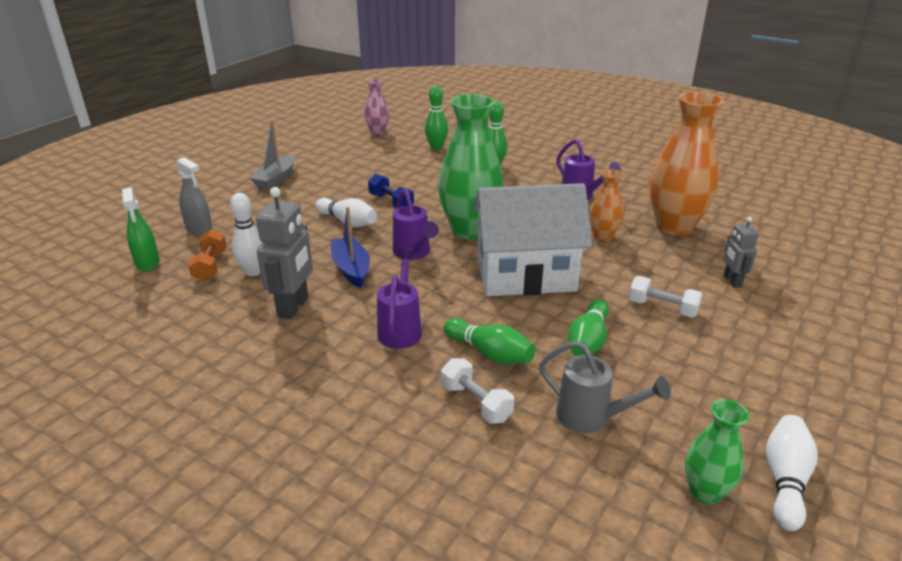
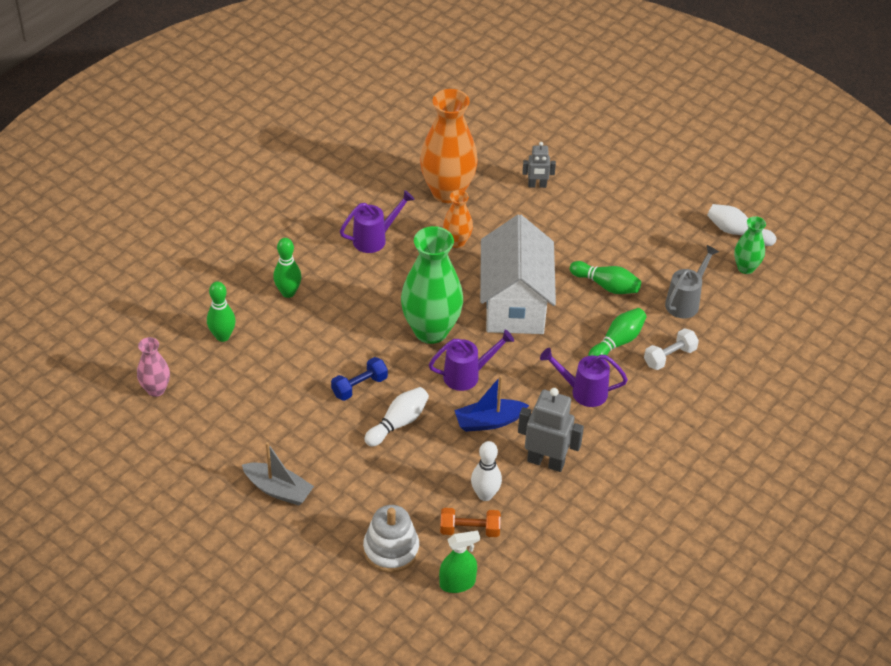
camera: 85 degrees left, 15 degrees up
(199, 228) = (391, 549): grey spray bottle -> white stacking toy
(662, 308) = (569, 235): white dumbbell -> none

------------------------------------------------------------------------

▶ PROBLEM TO SOLVE:
From the material above, copy everything exactly but the pictures.

▶ EXPECTED ANSWER:
camera: 85 degrees left, 15 degrees up
(199, 228) = (391, 549): grey spray bottle -> white stacking toy
(662, 308) = (569, 235): white dumbbell -> none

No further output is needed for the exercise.